- **Records shown**
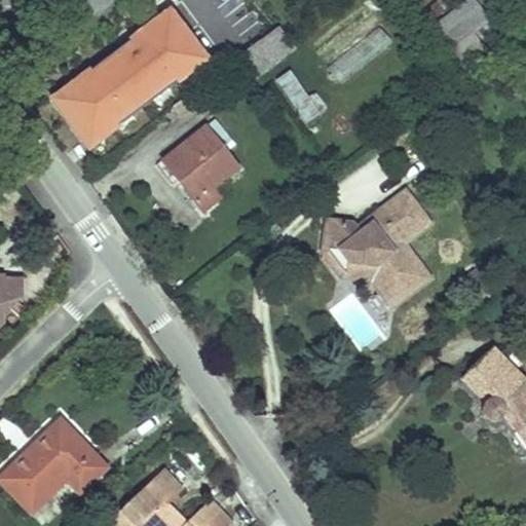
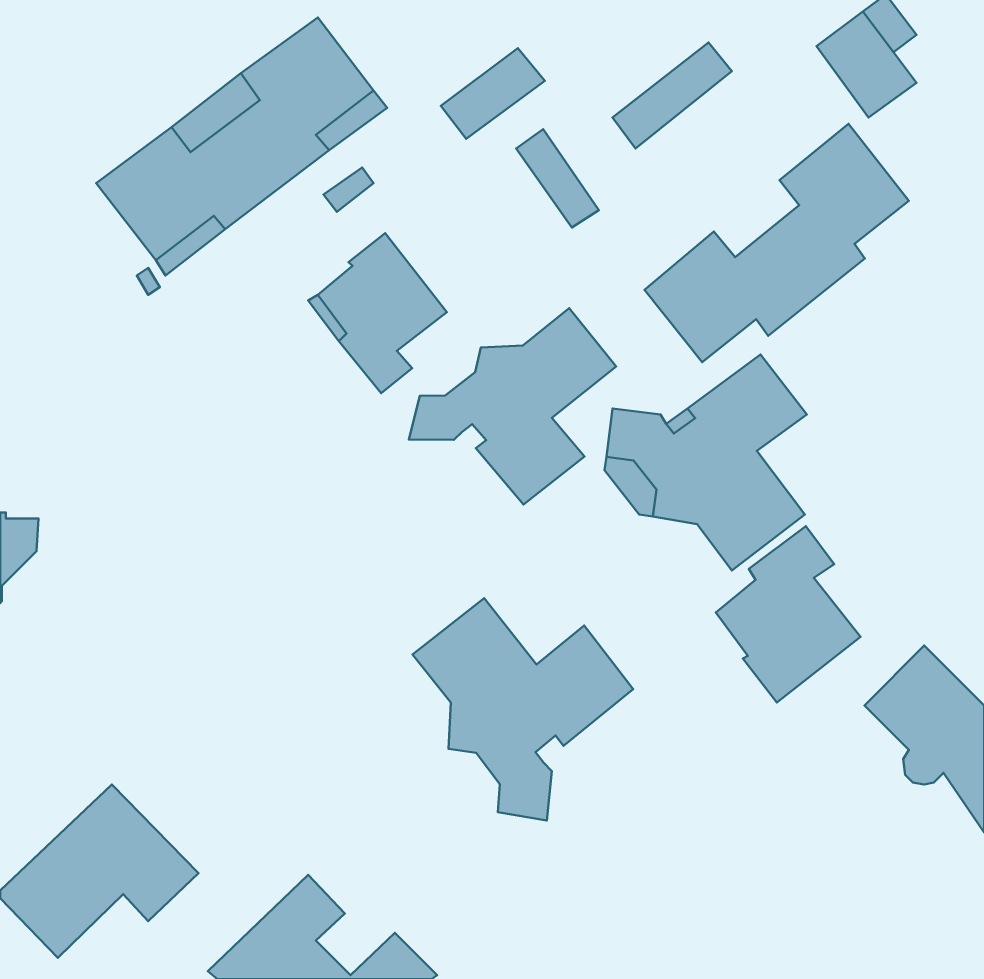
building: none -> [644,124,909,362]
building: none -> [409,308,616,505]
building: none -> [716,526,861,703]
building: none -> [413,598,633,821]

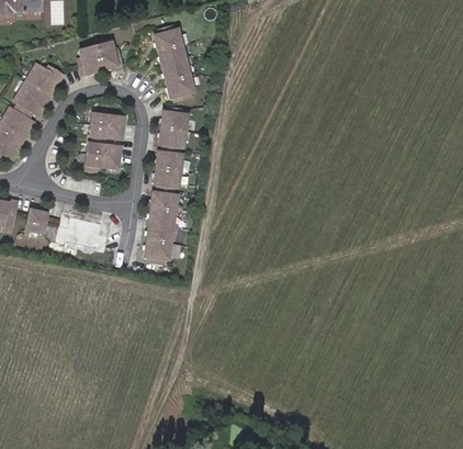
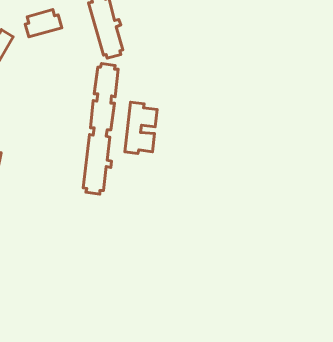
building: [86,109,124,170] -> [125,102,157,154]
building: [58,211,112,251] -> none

- **Directions for this task**
In your copy, include no pictures, but reproduce all records exactly.

- **Solved problem**
building: none -> [644,124,909,362]
building: none -> [409,308,616,505]
building: none -> [716,526,861,703]
building: none -> [413,598,633,821]

building: [86,109,124,170] -> [125,102,157,154]
building: [58,211,112,251] -> none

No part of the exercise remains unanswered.